§ Work order
Each record must come back unchanged in your answer, stripped of its images.
════════════════════
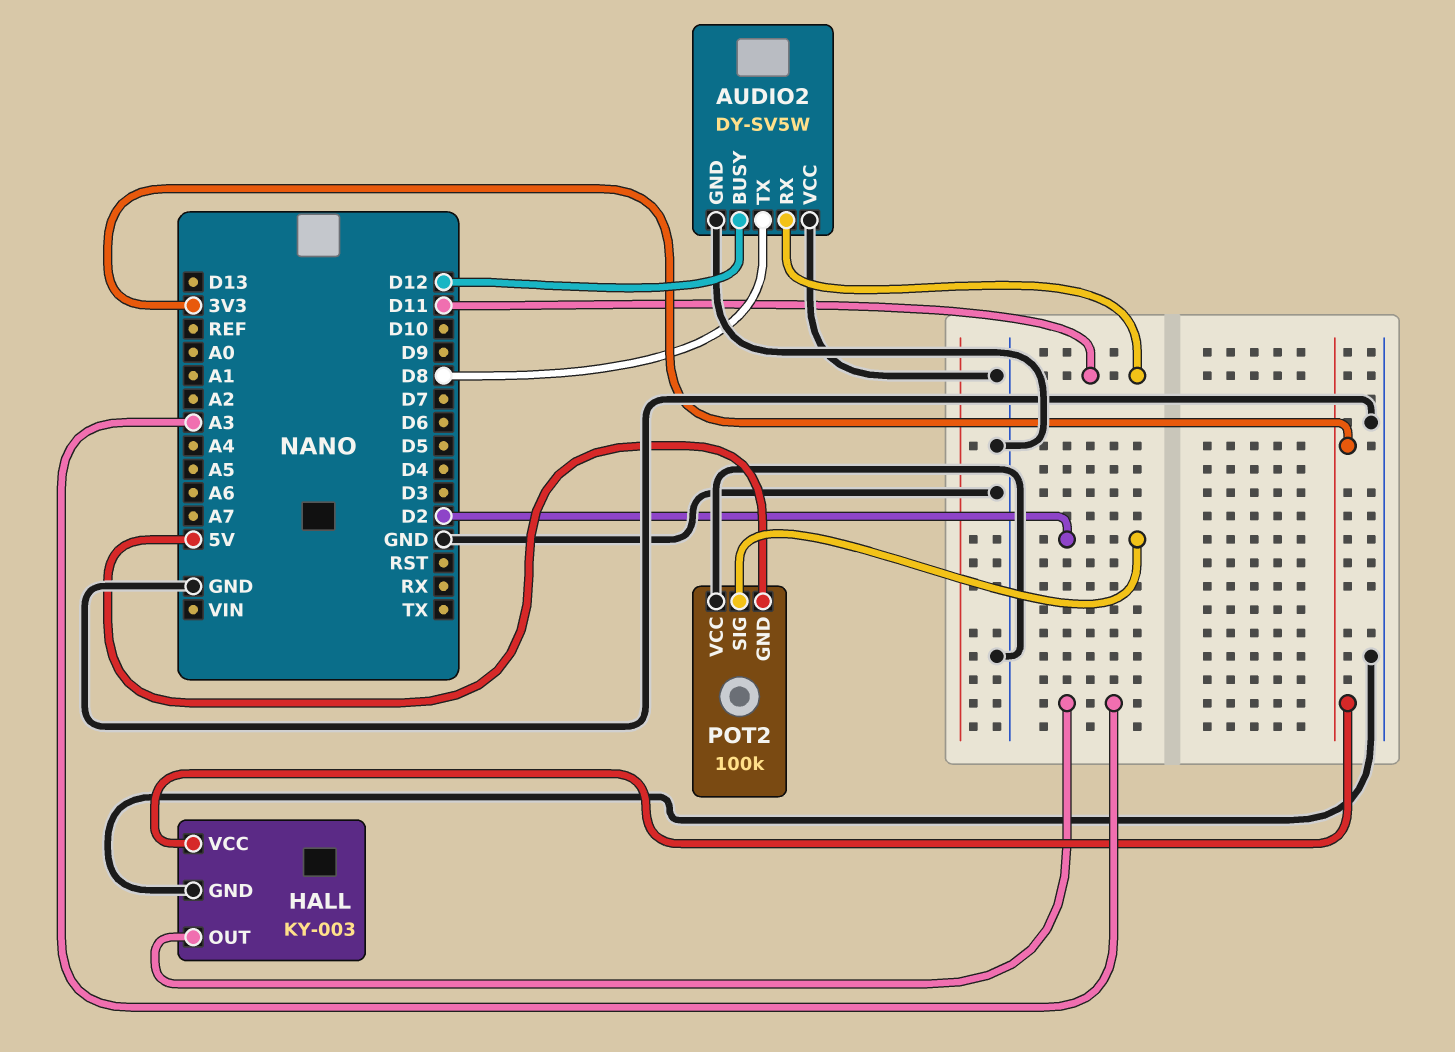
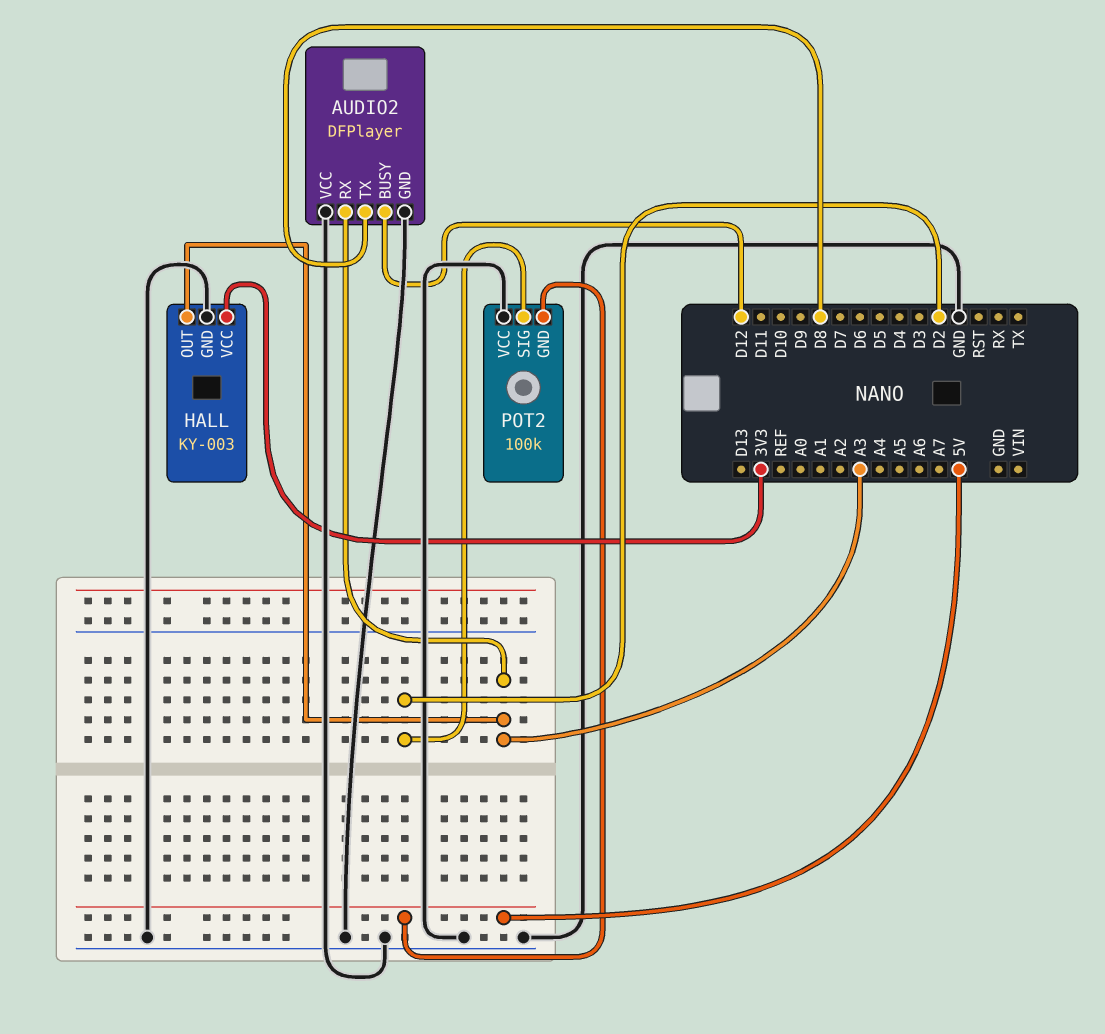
AUDIO2: DY-SV5W -> DFPlayer
AUDIO2 pin RX: D11 -> A3

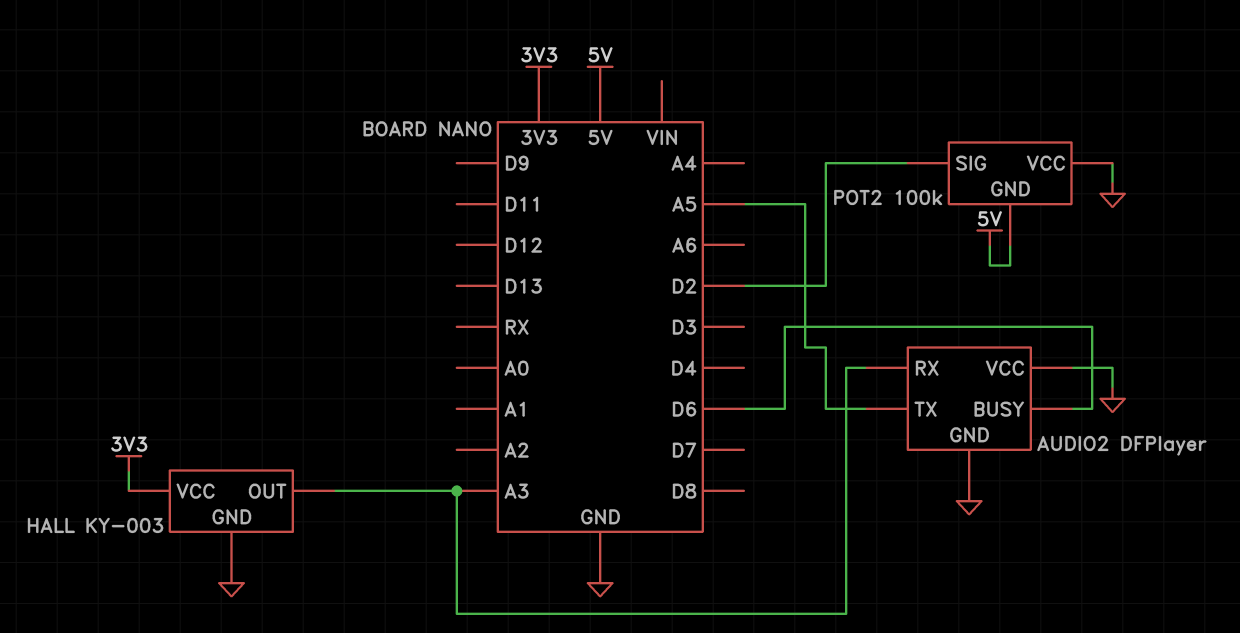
AUDIO2 pin BUSY: D12 -> D6
AUDIO2 pin TX: D8 -> A5

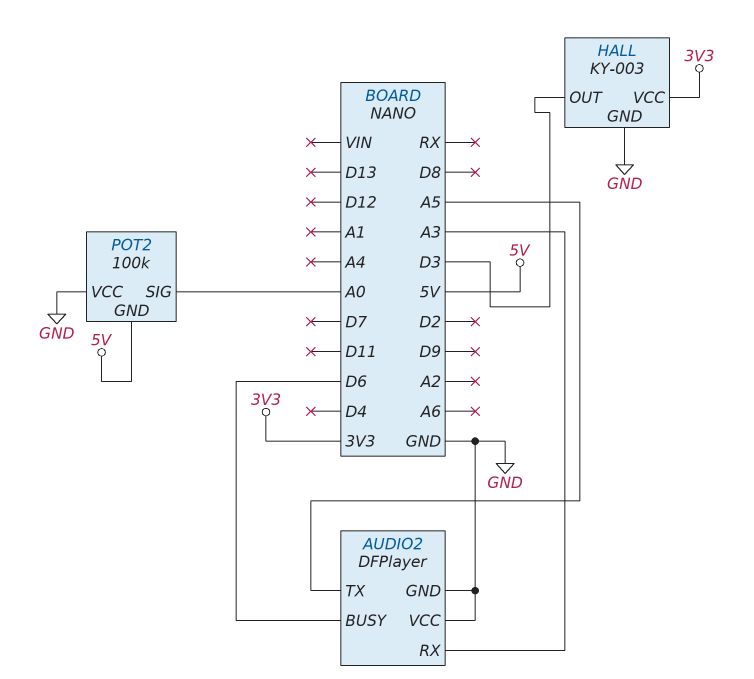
HALL pin OUT: A3 -> D3
POT2 pin SIG: D2 -> A0

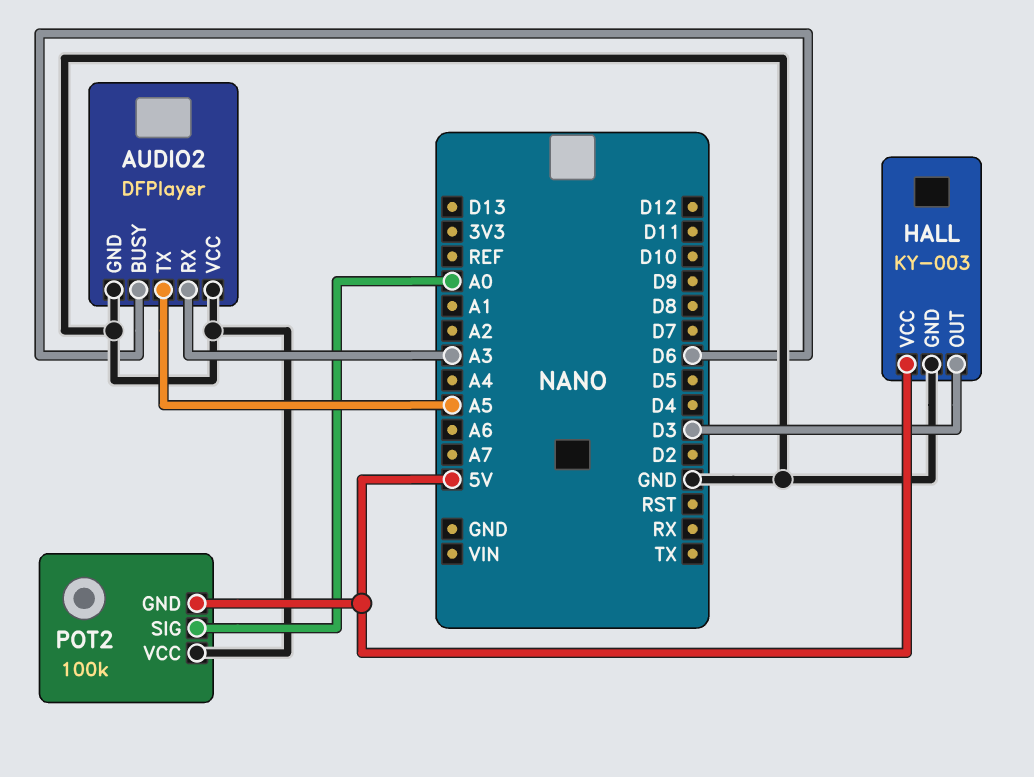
HALL pin VCC: 3V3 -> 5V

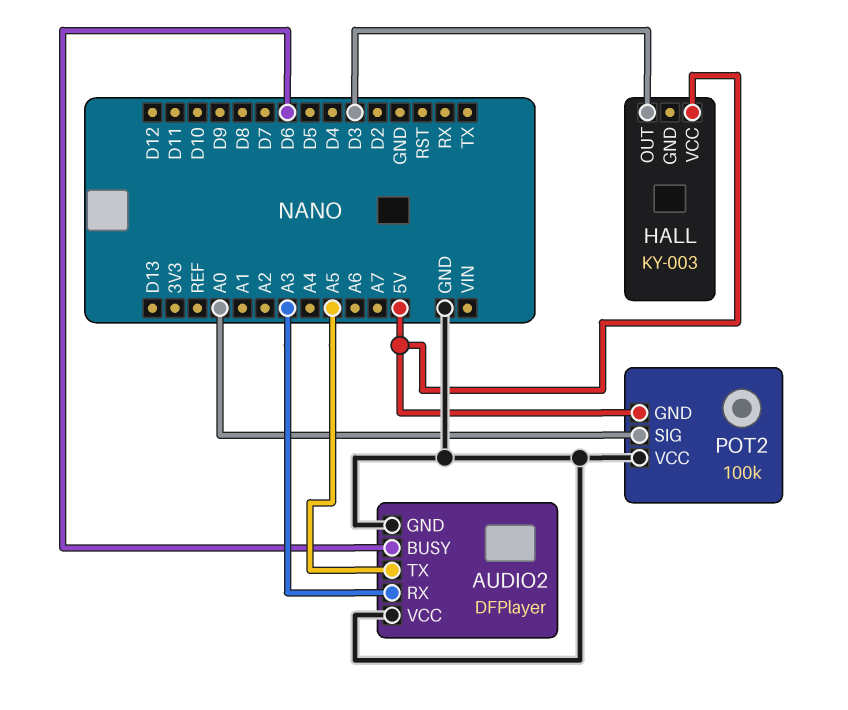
HALL pin GND: GND -> none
════════════════════
§ Result of this task
AUDIO2: DY-SV5W -> DFPlayer
AUDIO2 pin RX: D11 -> A3

AUDIO2 pin BUSY: D12 -> D6
AUDIO2 pin TX: D8 -> A5

HALL pin OUT: A3 -> D3
POT2 pin SIG: D2 -> A0

HALL pin VCC: 3V3 -> 5V

HALL pin GND: GND -> none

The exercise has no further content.